What is expected: Find each line in the records below that contains the string "taller" and copy those lines in full. Case matters, so a line matches only if its letters have the same capitalization as "taller".

───── Data provided ─────

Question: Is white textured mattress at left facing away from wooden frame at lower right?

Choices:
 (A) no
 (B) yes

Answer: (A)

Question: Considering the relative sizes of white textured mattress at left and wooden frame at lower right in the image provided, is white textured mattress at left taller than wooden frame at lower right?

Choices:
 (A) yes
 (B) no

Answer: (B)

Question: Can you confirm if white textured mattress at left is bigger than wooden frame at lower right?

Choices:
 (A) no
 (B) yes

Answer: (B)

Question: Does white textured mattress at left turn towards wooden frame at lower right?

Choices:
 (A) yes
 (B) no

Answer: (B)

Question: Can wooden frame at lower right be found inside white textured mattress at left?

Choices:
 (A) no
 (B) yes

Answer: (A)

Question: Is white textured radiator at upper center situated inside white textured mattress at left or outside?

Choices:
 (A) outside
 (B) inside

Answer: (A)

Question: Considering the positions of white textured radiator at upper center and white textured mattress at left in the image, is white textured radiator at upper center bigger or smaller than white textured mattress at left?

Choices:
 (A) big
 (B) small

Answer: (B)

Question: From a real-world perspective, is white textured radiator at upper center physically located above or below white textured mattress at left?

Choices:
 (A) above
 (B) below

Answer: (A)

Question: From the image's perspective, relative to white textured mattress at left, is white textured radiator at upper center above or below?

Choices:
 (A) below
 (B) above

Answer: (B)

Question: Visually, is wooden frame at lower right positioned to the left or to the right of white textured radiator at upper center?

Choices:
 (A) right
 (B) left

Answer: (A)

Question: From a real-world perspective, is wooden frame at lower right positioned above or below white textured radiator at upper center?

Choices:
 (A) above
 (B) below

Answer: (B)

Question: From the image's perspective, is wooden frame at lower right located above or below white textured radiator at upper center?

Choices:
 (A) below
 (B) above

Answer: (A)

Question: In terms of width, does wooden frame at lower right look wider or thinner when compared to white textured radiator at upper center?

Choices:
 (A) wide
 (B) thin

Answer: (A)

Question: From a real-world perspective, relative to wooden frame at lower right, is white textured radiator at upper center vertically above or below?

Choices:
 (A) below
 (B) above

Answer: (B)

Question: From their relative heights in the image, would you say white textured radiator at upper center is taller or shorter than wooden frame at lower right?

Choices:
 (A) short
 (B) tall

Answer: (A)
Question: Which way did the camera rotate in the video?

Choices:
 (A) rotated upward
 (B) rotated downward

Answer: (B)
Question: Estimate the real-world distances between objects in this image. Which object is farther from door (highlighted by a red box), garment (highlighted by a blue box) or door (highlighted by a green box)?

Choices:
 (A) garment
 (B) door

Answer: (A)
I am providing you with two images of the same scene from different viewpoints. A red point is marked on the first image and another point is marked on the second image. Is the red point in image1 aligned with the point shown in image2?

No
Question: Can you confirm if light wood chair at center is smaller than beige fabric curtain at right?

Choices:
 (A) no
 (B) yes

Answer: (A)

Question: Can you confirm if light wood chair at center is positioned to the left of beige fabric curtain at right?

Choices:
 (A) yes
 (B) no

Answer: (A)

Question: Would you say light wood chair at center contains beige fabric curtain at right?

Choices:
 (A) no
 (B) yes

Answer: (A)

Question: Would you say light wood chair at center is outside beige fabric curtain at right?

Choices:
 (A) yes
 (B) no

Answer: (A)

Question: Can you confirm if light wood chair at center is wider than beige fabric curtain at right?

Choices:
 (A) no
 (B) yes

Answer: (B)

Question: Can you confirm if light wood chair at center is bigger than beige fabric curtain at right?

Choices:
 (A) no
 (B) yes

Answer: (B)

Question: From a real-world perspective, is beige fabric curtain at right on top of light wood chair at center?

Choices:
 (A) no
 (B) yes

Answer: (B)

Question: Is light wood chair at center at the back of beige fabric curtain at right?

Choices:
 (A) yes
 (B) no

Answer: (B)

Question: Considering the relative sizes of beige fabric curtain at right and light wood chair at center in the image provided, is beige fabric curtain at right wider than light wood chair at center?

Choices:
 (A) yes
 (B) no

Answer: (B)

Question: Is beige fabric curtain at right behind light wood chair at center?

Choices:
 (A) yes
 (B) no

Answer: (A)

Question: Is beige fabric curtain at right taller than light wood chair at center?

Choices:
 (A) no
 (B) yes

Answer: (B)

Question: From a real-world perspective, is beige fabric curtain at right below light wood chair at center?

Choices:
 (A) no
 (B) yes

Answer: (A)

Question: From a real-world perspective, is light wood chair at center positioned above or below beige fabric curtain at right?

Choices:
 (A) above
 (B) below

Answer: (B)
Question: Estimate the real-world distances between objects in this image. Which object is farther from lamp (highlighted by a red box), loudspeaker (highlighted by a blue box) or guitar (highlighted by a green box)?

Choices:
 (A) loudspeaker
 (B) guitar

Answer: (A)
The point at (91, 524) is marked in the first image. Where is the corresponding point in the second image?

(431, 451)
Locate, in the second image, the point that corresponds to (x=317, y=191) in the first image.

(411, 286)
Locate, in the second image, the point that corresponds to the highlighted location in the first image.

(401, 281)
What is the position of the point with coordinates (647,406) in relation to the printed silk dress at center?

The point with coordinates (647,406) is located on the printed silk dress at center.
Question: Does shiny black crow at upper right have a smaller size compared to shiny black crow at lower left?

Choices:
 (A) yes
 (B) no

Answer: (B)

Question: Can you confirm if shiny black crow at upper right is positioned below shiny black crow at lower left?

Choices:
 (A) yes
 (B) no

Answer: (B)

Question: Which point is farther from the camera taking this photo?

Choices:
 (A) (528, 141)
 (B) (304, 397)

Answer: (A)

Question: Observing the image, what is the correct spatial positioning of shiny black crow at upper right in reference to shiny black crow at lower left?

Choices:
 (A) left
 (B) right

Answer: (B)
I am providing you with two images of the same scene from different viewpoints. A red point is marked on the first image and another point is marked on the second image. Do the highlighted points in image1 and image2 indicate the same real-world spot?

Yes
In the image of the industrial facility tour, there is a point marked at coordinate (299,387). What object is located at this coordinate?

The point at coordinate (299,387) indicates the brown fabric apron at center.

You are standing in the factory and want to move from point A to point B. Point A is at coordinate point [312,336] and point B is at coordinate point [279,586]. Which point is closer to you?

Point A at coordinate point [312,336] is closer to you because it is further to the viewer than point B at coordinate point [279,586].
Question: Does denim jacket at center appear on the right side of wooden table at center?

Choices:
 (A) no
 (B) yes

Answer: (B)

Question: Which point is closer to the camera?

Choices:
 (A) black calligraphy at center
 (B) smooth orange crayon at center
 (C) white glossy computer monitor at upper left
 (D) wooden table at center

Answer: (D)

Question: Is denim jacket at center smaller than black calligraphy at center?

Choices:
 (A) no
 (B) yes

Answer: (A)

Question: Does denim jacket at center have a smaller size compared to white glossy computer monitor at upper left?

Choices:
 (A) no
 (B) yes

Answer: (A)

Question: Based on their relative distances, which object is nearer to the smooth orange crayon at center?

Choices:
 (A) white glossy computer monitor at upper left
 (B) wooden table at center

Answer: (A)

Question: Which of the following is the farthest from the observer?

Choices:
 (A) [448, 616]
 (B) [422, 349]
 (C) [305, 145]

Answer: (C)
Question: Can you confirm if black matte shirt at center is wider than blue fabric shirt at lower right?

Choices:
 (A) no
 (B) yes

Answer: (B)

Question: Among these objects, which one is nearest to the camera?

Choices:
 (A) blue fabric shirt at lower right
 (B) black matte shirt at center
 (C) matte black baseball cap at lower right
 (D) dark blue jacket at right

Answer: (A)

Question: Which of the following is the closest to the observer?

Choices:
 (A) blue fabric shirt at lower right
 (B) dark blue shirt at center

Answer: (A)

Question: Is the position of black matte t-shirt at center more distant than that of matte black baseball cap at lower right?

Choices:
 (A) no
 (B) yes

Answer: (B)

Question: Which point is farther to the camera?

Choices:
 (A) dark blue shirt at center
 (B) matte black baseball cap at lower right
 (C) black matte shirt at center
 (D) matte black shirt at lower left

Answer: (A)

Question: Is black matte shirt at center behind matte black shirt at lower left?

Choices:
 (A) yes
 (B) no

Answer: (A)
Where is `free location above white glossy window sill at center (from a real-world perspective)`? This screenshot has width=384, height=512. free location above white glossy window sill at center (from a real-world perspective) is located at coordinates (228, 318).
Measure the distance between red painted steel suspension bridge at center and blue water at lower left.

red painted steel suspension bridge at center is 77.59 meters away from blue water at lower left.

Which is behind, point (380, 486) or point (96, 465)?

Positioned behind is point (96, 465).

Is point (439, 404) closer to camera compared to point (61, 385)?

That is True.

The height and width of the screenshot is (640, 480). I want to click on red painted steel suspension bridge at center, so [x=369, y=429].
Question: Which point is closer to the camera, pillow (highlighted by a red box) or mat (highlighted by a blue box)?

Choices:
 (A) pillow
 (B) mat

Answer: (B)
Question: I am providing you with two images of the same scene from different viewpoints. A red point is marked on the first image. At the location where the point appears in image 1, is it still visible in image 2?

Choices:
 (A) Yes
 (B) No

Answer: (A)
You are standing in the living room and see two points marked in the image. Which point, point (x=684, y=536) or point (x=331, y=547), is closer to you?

─────

Solution:
Question: Considering the relative sizes of white textured mattress at left and wooden frame at lower right in the image provided, is white textured mattress at left taller than wooden frame at lower right?
Question: From their relative heights in the image, would you say white textured radiator at upper center is taller or shorter than wooden frame at lower right?
Question: Is beige fabric curtain at right taller than light wood chair at center?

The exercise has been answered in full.